# Work required
With the images removed, repeat the data below exactly.

# Supplied material
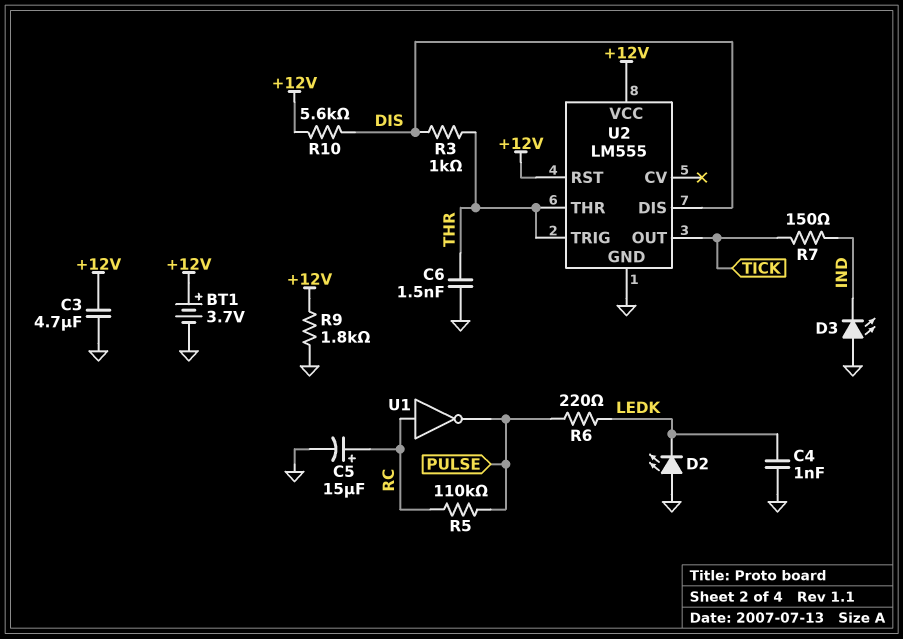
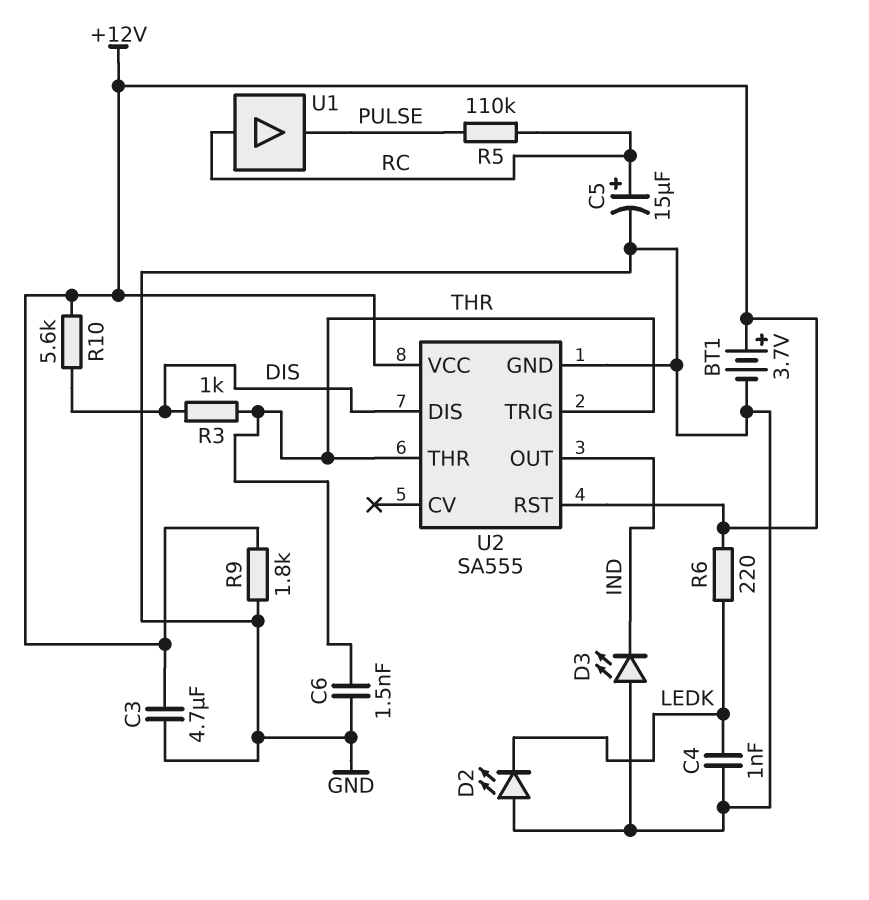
R6: 220 (LEDK, PULSE) -> 220 (+12V, LEDK)
R7: 150 (IND, TICK) -> none
U1: NOT (in RC, out PULSE) -> buffer (in RC, out PULSE)
U2: LM555 -> SA555
U2 pin OUT: TICK -> IND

# Response
R6: 220 (LEDK, PULSE) -> 220 (+12V, LEDK)
R7: 150 (IND, TICK) -> none
U1: NOT (in RC, out PULSE) -> buffer (in RC, out PULSE)
U2: LM555 -> SA555
U2 pin OUT: TICK -> IND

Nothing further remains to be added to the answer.